Object tracking records:

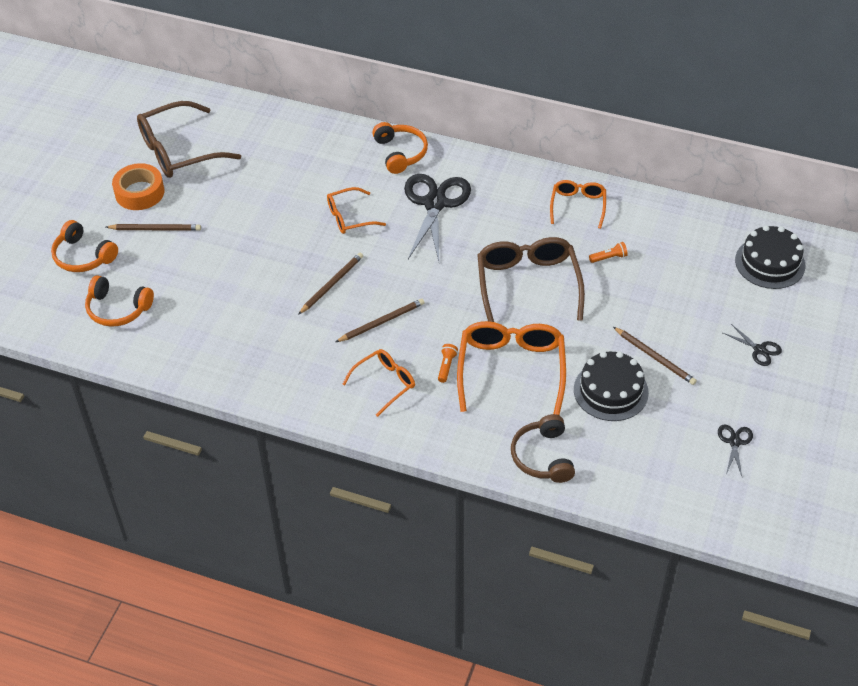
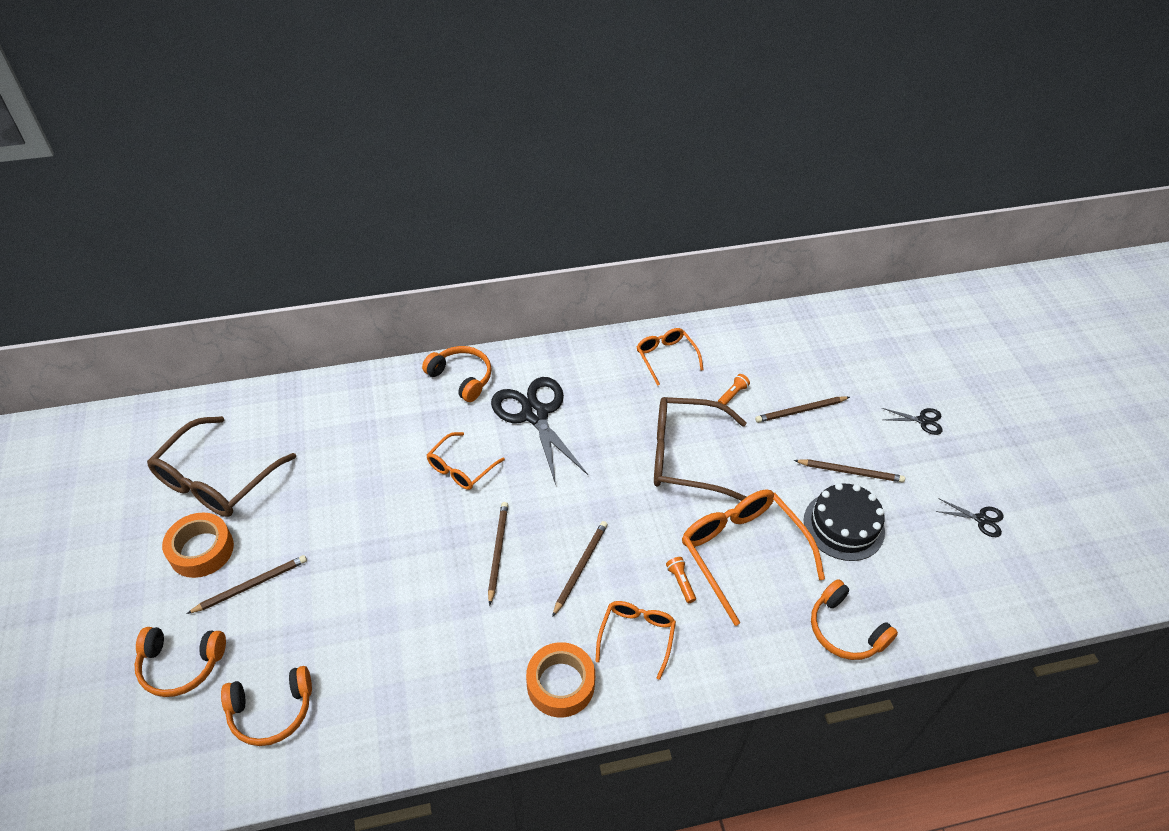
camera: 35 degrees left, 0 degrees up
(308, 385) = (560, 684): none -> orange tape
(528, 285) = (686, 456): brown glasses -> brown glasses turned 45 degrees counterclockwise
(543, 456) = (845, 630): brown headphones -> orange headphones
(656, 295) = (800, 411): none -> brown pencil
(734, 442) = (981, 519): black scissors -> black scissors turned 135 degrees clockwise
(770, 263) = (861, 337): black cake -> none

THE PROBLEM :: From the records above, copy only the lines starting with the line that holds "(528, 285) = (686, 456): brown" and going on through the line that holds "(734, 442) = (981, 519): black", exactly as written.

TASK ANSWER ::
(528, 285) = (686, 456): brown glasses -> brown glasses turned 45 degrees counterclockwise
(543, 456) = (845, 630): brown headphones -> orange headphones
(656, 295) = (800, 411): none -> brown pencil
(734, 442) = (981, 519): black scissors -> black scissors turned 135 degrees clockwise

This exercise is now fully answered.